## [THE TASK]
Pull out every line containing the string "matching".

--

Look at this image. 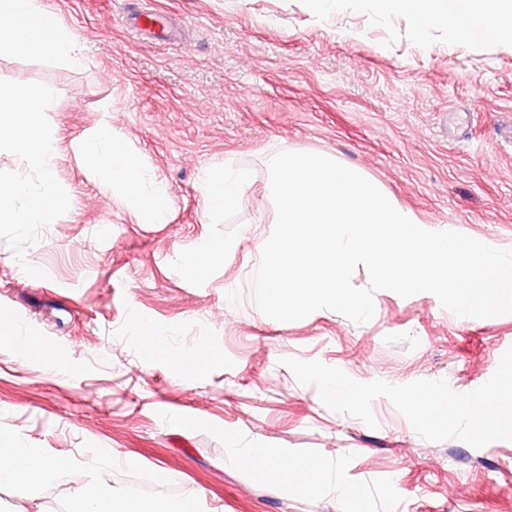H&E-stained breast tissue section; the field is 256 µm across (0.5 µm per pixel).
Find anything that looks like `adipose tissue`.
Masks as SVG:
<instances>
[{"mask_svg":"<svg viewBox=\"0 0 512 512\" xmlns=\"http://www.w3.org/2000/svg\"><path fill=\"white\" fill-rule=\"evenodd\" d=\"M383 17L406 16L416 35L447 28L450 34L477 42L512 38V0H367ZM0 53H27L53 57L68 66L85 62L75 35L62 25L42 0H0ZM53 97L51 88L0 87V150L18 155L19 172L0 179V223L20 227L53 223L67 199L57 187L52 166L56 145L44 126V110ZM82 159L112 188V195L145 223L163 221L169 206L166 190L155 176L113 135L110 126L98 127L80 140ZM248 174L231 166L209 178L203 194L206 217L216 223L243 201ZM63 462L0 438V485L26 489Z\"/></svg>","mask_w":512,"mask_h":512,"instance_id":"ef3b65f1","label":"adipose tissue"}]
</instances>
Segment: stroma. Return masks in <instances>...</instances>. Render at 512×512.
<instances>
[{
    "mask_svg": "<svg viewBox=\"0 0 512 512\" xmlns=\"http://www.w3.org/2000/svg\"><path fill=\"white\" fill-rule=\"evenodd\" d=\"M84 48L72 69L0 54V86L50 87L44 120L67 196L48 233L0 224V436L63 459L0 512H45L101 462L167 474L193 512H512V441L476 449L423 440L384 397L378 423L328 409L286 357L318 360L356 381L446 380L472 391L512 347V315L458 317L421 292L382 290L358 324L321 309L280 322L256 307L252 237L270 232L265 160L320 152L359 168L431 230L455 228L512 248V44L447 29L412 36L405 18L362 0L319 14L309 0H44ZM163 19V40L126 18ZM109 124L166 188L164 222L140 224L75 149ZM248 171L243 205L208 223L203 184L224 164ZM216 240L224 260L190 270L182 253ZM157 345L138 341L130 307ZM273 448L324 474L280 483L235 451ZM361 486L369 504L347 490Z\"/></svg>",
    "mask_w": 512,
    "mask_h": 512,
    "instance_id": "35a3bbf8",
    "label": "stroma"
}]
</instances>
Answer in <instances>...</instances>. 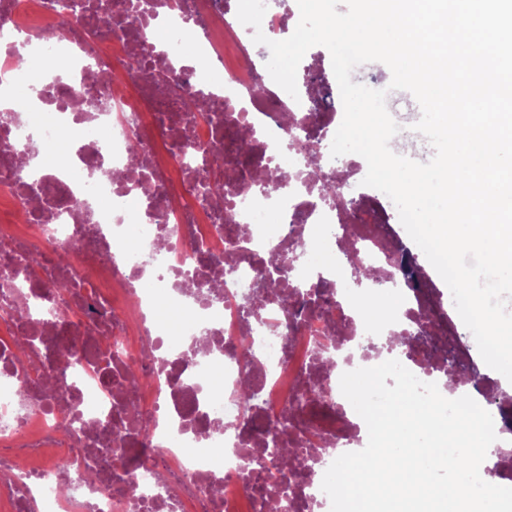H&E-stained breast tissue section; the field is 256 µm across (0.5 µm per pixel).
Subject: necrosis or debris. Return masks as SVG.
I'll list each match as a JSON object with an SVG mask.
<instances>
[{"instance_id":"4bbe7bcc","label":"necrosis or debris","mask_w":512,"mask_h":512,"mask_svg":"<svg viewBox=\"0 0 512 512\" xmlns=\"http://www.w3.org/2000/svg\"><path fill=\"white\" fill-rule=\"evenodd\" d=\"M0 15L40 39L45 66L68 72H18L14 43L0 44L10 88L39 84L26 115L0 127V199L26 224L0 279V501L10 512H268L272 500L278 512H330L326 469L368 441L341 375L389 359L416 370L387 339L420 318L447 326L398 272L379 213L325 201L307 175L309 152L331 176L351 171L353 155L331 157L325 113L252 59L254 30L224 0H150L146 21L109 34L61 28L51 0H0ZM89 63L126 77L96 81ZM161 71L183 97L204 96L205 112L161 106ZM241 124L250 137L229 143ZM31 134L64 143L65 162L29 157ZM215 153L235 205L230 233L223 207L190 191ZM270 168L294 182H262ZM273 254L298 255L289 287L329 291L328 313L262 298L246 315L240 304ZM332 319L344 352L318 354ZM101 336L121 343L107 363ZM244 336L247 365L233 350ZM249 366L255 407L240 395ZM283 418L281 440L307 446L284 486L256 480L254 462Z\"/></svg>"}]
</instances>
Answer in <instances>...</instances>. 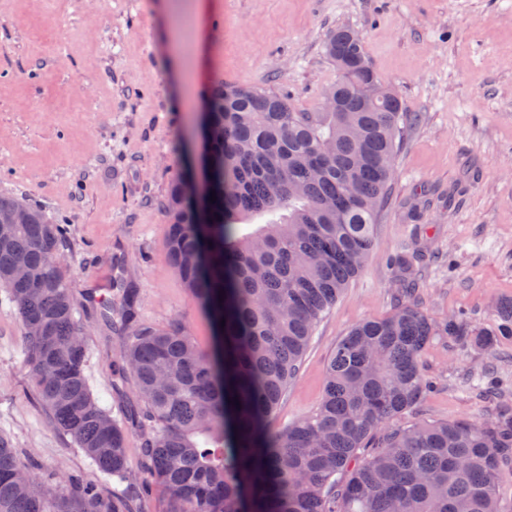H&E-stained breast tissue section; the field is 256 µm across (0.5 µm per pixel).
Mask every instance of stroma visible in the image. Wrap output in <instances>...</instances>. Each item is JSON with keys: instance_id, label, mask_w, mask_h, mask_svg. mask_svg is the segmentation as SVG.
Returning <instances> with one entry per match:
<instances>
[{"instance_id": "1", "label": "stroma", "mask_w": 512, "mask_h": 512, "mask_svg": "<svg viewBox=\"0 0 512 512\" xmlns=\"http://www.w3.org/2000/svg\"><path fill=\"white\" fill-rule=\"evenodd\" d=\"M0 0V194L69 225L68 277L88 337L86 375L110 413L137 406L118 379L110 328L84 312L122 278L138 313L178 321L200 347L209 319L167 256L170 184L198 174L199 130L214 83L263 85L300 111L336 81L324 42L357 32L382 82L417 123L395 158L365 267L318 322L273 421L311 414L328 359L353 325L402 299L398 254L420 253L410 301L436 322L462 314L490 328L512 298V0ZM436 387L402 426L484 419L471 383L493 368L512 404V339L460 352L447 337L421 355ZM0 435L36 474L99 472L38 403L14 304L0 290Z\"/></svg>"}]
</instances>
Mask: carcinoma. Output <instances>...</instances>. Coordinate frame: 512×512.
Here are the masks:
<instances>
[{
	"label": "carcinoma",
	"mask_w": 512,
	"mask_h": 512,
	"mask_svg": "<svg viewBox=\"0 0 512 512\" xmlns=\"http://www.w3.org/2000/svg\"><path fill=\"white\" fill-rule=\"evenodd\" d=\"M326 53L338 72L330 110L297 111L270 88L210 91L216 201L200 214L180 177L165 210L170 264L210 318L211 344L201 349L178 321L139 318L131 288L120 305L99 304L97 318L122 342L112 374L132 378L140 400L121 421L90 391L67 267L50 263L70 250L68 225L0 195V288L18 310L37 400L102 474L125 484L111 494L76 474L39 482L0 435V512H136L146 487L128 470L131 431L142 471L168 492L167 512H500L512 407L488 422L388 425L425 399L420 357L430 340L490 348L512 337V300L499 303L491 330L459 316L438 325L406 302L350 328L316 410L272 427L317 322L369 258L414 123L356 32L333 31ZM479 381L483 398L501 396L490 374Z\"/></svg>",
	"instance_id": "1"
}]
</instances>
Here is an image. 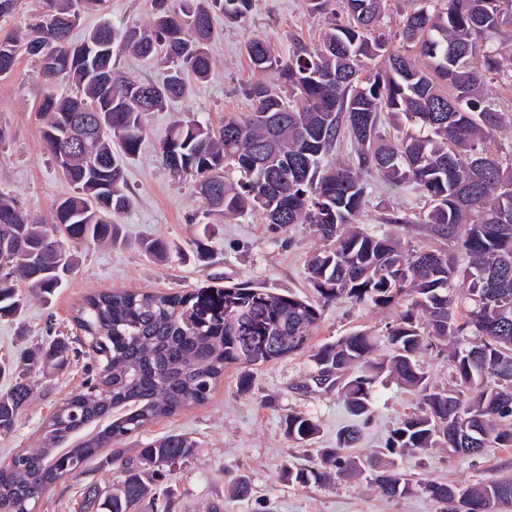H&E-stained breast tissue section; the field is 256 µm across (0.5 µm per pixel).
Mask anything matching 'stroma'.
Returning <instances> with one entry per match:
<instances>
[{
    "mask_svg": "<svg viewBox=\"0 0 512 512\" xmlns=\"http://www.w3.org/2000/svg\"><path fill=\"white\" fill-rule=\"evenodd\" d=\"M107 5L105 12L83 14L72 32L74 40H83L104 20L117 27L144 26L151 20V0H108ZM323 27V14L307 10L303 0H254L245 21L216 22L210 76L190 80L185 97L149 114L140 150L125 163L133 205L118 222L126 244L70 245L77 266L64 288L46 301L27 300L19 315L0 319V363L11 368L0 376V391L11 385L14 371L20 370L23 350L58 336L75 335L72 315L92 292L138 289L206 294L231 282L319 301L306 265L308 255L319 245L309 226L296 224L288 233L276 235L255 211L214 224L208 236H201L192 222L202 212L195 184L169 174L159 159V141L178 119L197 115L217 126L227 115L250 111L246 88L257 81L276 80L274 72L251 68L244 52L250 38L265 39L284 56L292 39L317 42ZM44 93L28 56H21L14 71L0 78V128L5 131L0 140V188L15 196L32 219L47 222L57 200L71 188L44 148V120L39 112ZM365 197L358 226L388 233L411 247L431 243L428 225L418 221L424 199L416 185L393 189L370 177ZM154 238L177 247L178 255L161 261L142 251L141 241ZM398 314L397 308L383 309L369 302L330 303L323 309L308 351L278 361L229 366L206 403L159 420L127 439L122 449L128 458L146 443L172 432L187 434L198 444L194 457L157 485L160 512H257L261 506L267 512H440L439 504L420 492L387 497L364 474L309 485L288 482L284 474L285 468L310 465L317 449L335 447L338 431L352 420L336 389L313 382L312 351L351 331L368 329L376 336V357H384L388 353L385 327ZM81 376V367L75 363L58 372H28L33 394L14 433L0 437V463L17 450L35 445L40 424L80 384ZM419 402L418 393L395 381L379 384L371 423L354 455L373 456L387 433ZM294 410L307 412L317 421L320 432L312 445L303 446L288 437L285 420ZM111 457V449H104L84 473L50 487L37 512H78L89 486L105 487L120 480ZM395 463L397 470L414 480L488 483L512 477V447L496 448L479 458L439 447L398 457ZM241 475L251 485V497L245 501L233 499L228 492Z\"/></svg>",
    "mask_w": 512,
    "mask_h": 512,
    "instance_id": "35a3bbf8",
    "label": "stroma"
}]
</instances>
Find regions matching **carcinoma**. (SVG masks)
Returning <instances> with one entry per match:
<instances>
[{
	"label": "carcinoma",
	"instance_id": "cac0c4a2",
	"mask_svg": "<svg viewBox=\"0 0 512 512\" xmlns=\"http://www.w3.org/2000/svg\"><path fill=\"white\" fill-rule=\"evenodd\" d=\"M106 0H45L29 33L0 38V76L22 55L35 59L47 86L40 114L44 146L73 194L52 221L28 219L0 189V318L15 316L30 297L63 287L75 259L63 242H122L115 217L130 208L124 161L135 157L147 113L187 92L186 75L208 77L214 21L235 24L252 0H153L142 29L107 21L74 42L81 13ZM397 31L380 24L384 0H305L325 15L316 44L292 41L288 56L263 39L245 52L252 68L274 71L278 84H251L252 112L226 116L215 128L195 117L175 121L161 141L162 163L194 177L202 217L224 221L260 210L269 230L284 234L309 225L320 241L307 268L322 304L290 293L233 284L216 291L224 311L196 317L200 294L126 290L87 295L73 320L82 336H62L37 348L27 365L62 370L84 358L83 380L40 426L38 444L0 465V512H34L45 491L83 469L104 448L122 479L112 493H84L79 512H135L152 484L194 456L197 441L170 433L146 444L134 459L117 444L151 423L207 402L224 369L244 364L236 326L261 317L269 330L267 358L296 355L309 342L322 307L343 297L385 308L404 306L386 326L389 354L373 359L374 334L342 336L313 354L317 384L344 398L355 422L336 447L318 450V463L288 468V481H327L331 474L368 470L389 497L421 490L458 512L464 496L490 512L512 507V478L486 484L412 482L395 470V457L448 447L467 457L512 447V152L487 142L512 119L486 99L485 83L502 72L512 44L497 39L512 25V0H420ZM403 50H392L393 38ZM156 56L169 75L162 83L130 77L117 66L115 45ZM414 49L417 58L406 52ZM71 83L67 95L56 92ZM394 134H381V114ZM98 126L90 157L60 159L53 135L75 119ZM354 145L346 162L333 158L344 138ZM376 174L393 187L414 183L426 199L420 223L450 249L404 250L400 241L355 227L365 205L364 178ZM157 258L168 242L141 243ZM24 282L28 291L19 288ZM448 355L454 385L441 388L421 355ZM418 391L423 407L390 430L378 454H346L360 439L383 375ZM31 395L19 376L0 394V436L13 432ZM288 437L309 443L319 432L302 411L286 417Z\"/></svg>",
	"mask_w": 512,
	"mask_h": 512
}]
</instances>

--

## [FINISHED EXERCISE]
Mask anything matching 'stroma'.
Find regions matching **carcinoma**. (SVG masks)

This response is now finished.